Change listing data:
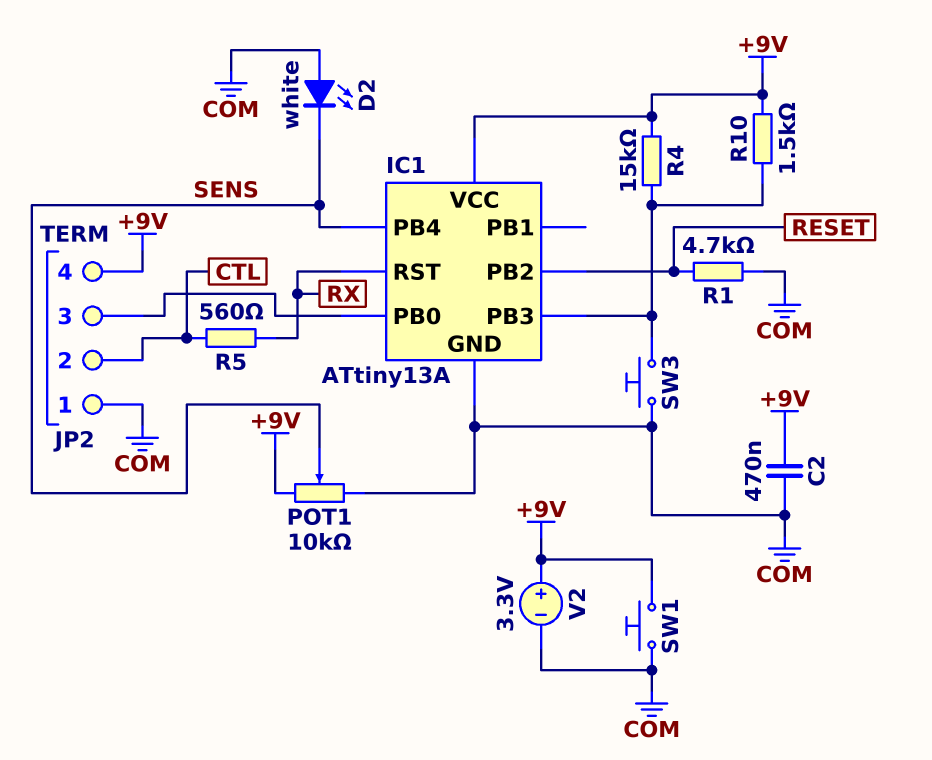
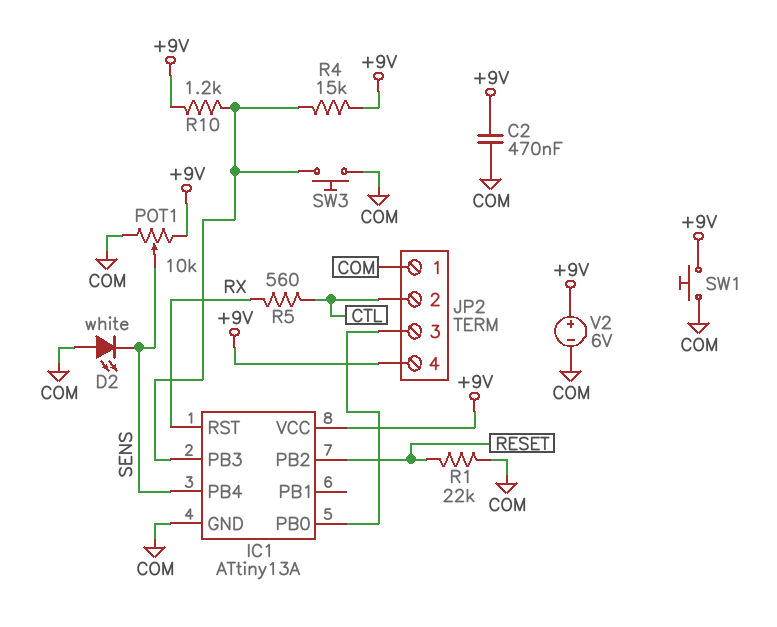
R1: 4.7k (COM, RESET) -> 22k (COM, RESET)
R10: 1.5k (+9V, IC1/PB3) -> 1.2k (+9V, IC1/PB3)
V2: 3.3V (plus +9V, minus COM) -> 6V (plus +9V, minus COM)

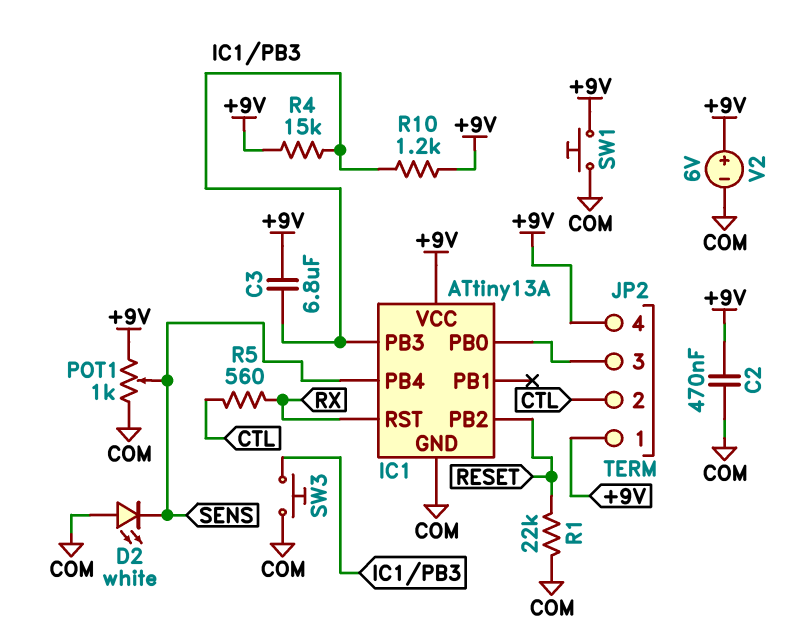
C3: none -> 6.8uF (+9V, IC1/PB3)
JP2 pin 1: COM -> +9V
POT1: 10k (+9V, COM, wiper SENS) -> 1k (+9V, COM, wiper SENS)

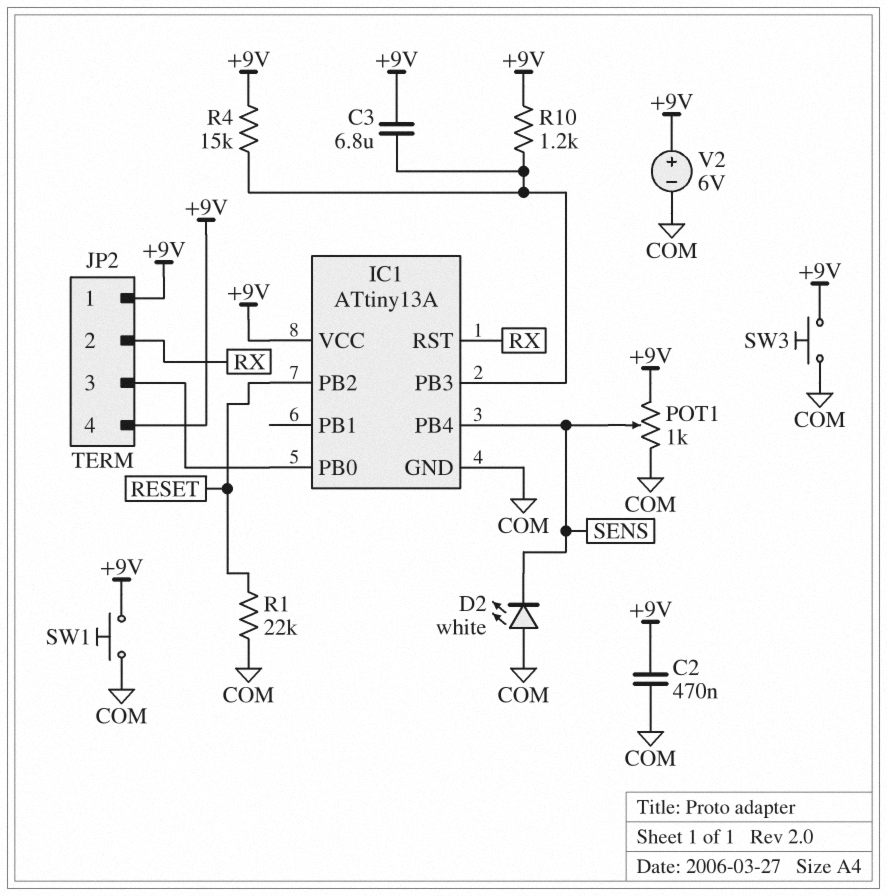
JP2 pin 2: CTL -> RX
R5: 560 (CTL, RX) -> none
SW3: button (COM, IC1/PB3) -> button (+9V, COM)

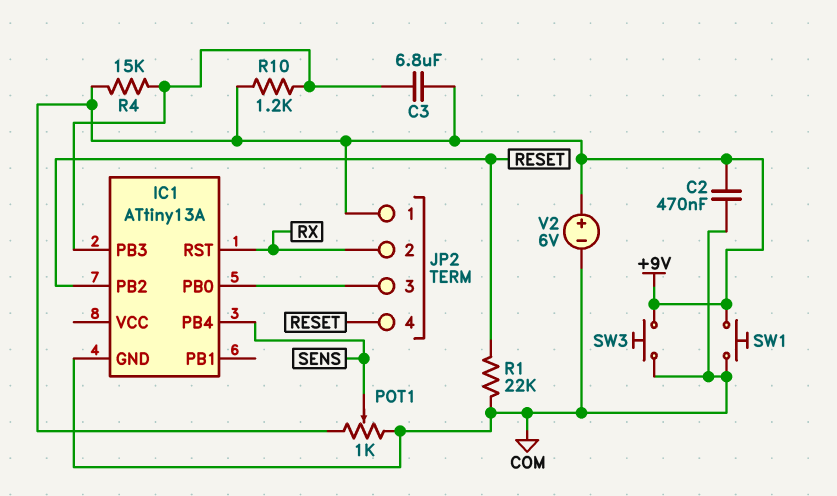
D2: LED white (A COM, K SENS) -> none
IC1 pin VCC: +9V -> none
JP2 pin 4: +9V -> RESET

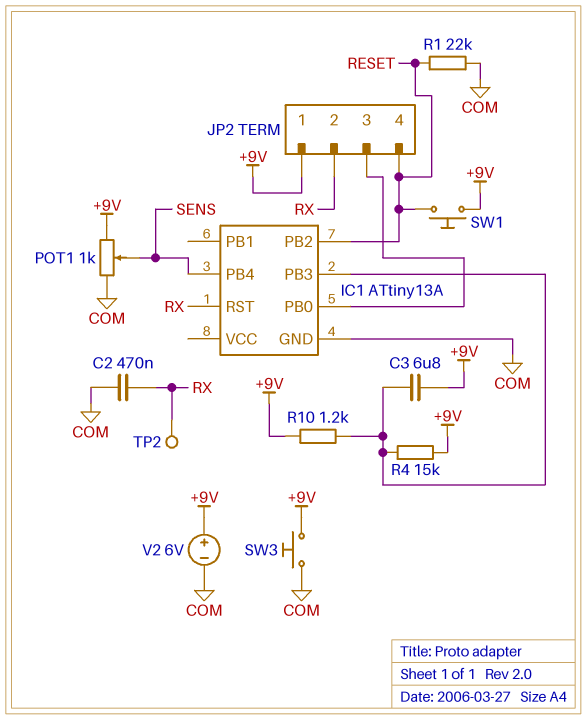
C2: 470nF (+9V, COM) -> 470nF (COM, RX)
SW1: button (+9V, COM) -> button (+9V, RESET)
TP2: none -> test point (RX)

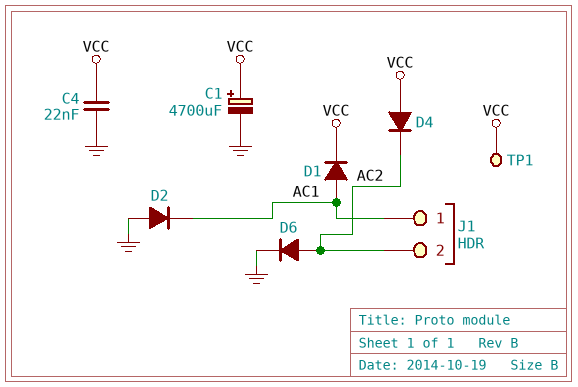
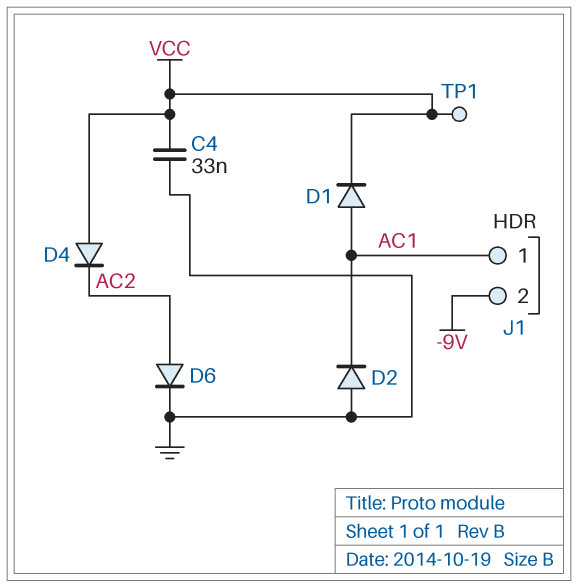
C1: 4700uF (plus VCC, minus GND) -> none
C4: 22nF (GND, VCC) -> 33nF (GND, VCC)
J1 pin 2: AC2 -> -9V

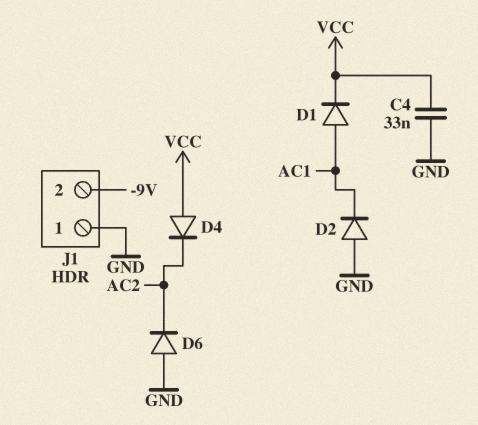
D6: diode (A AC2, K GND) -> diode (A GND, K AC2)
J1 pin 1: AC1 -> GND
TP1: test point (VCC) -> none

-- Try it --
The records above should be output exactly, but without any of their pictures.

-- Written answer --
R1: 4.7k (COM, RESET) -> 22k (COM, RESET)
R10: 1.5k (+9V, IC1/PB3) -> 1.2k (+9V, IC1/PB3)
V2: 3.3V (plus +9V, minus COM) -> 6V (plus +9V, minus COM)

C3: none -> 6.8uF (+9V, IC1/PB3)
JP2 pin 1: COM -> +9V
POT1: 10k (+9V, COM, wiper SENS) -> 1k (+9V, COM, wiper SENS)

JP2 pin 2: CTL -> RX
R5: 560 (CTL, RX) -> none
SW3: button (COM, IC1/PB3) -> button (+9V, COM)

D2: LED white (A COM, K SENS) -> none
IC1 pin VCC: +9V -> none
JP2 pin 4: +9V -> RESET

C2: 470nF (+9V, COM) -> 470nF (COM, RX)
SW1: button (+9V, COM) -> button (+9V, RESET)
TP2: none -> test point (RX)

C1: 4700uF (plus VCC, minus GND) -> none
C4: 22nF (GND, VCC) -> 33nF (GND, VCC)
J1 pin 2: AC2 -> -9V

D6: diode (A AC2, K GND) -> diode (A GND, K AC2)
J1 pin 1: AC1 -> GND
TP1: test point (VCC) -> none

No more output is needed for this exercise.